● TASK
Every line of the records below that holds the word "mushroom" should be copied out.

• • • • •

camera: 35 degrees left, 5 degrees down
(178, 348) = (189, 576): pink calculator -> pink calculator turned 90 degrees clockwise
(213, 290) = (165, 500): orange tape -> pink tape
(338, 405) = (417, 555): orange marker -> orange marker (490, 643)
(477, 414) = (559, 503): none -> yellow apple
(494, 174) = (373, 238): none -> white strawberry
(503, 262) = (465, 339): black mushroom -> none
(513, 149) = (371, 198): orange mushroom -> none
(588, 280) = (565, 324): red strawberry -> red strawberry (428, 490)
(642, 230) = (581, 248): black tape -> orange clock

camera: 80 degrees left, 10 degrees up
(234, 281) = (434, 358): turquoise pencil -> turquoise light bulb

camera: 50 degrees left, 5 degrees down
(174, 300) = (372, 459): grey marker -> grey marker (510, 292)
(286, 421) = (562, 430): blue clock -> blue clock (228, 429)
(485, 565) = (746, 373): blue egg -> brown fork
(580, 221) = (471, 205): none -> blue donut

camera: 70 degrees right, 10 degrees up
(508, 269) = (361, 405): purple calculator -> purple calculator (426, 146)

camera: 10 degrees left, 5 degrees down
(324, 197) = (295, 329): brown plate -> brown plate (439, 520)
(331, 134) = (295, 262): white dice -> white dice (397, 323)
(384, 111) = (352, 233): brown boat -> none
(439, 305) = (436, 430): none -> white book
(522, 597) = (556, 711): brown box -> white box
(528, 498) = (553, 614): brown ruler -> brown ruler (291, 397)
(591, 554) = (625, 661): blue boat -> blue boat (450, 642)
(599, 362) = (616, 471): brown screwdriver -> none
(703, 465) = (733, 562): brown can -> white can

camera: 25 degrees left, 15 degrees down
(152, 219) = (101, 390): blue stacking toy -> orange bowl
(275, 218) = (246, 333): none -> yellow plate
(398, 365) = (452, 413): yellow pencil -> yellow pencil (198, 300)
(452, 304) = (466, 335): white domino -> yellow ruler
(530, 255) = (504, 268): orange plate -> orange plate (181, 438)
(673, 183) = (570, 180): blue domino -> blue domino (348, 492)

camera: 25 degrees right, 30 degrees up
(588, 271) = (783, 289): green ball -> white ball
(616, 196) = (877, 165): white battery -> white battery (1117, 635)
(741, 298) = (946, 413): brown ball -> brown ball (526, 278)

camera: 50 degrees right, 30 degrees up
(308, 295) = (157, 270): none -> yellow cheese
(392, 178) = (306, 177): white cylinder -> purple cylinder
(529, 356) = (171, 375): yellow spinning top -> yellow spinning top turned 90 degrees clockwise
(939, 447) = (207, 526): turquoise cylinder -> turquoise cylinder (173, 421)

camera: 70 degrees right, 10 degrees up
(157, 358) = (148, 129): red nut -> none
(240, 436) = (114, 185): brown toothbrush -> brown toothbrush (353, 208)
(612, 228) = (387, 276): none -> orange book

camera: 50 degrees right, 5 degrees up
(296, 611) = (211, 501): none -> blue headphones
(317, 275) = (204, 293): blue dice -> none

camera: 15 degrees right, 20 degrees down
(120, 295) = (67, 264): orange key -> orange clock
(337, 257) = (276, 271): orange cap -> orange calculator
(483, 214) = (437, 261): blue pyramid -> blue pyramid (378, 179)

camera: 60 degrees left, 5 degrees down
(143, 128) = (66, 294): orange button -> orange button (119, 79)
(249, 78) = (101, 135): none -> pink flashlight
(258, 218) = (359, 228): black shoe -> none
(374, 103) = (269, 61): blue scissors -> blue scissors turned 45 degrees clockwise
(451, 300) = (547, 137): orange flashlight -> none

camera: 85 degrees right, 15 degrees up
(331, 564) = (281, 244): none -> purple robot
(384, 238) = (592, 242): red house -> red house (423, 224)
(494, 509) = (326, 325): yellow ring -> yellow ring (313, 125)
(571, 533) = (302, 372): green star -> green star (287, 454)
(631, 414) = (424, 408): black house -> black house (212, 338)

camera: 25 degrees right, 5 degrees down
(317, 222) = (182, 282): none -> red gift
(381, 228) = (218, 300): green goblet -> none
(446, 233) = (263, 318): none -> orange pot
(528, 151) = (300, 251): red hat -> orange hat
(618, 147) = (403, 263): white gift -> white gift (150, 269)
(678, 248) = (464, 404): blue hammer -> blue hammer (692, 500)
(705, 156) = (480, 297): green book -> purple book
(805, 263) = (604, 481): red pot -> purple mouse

• • • • •

● ANSWER BELOW
(503, 262) = (465, 339): black mushroom -> none
(513, 149) = (371, 198): orange mushroom -> none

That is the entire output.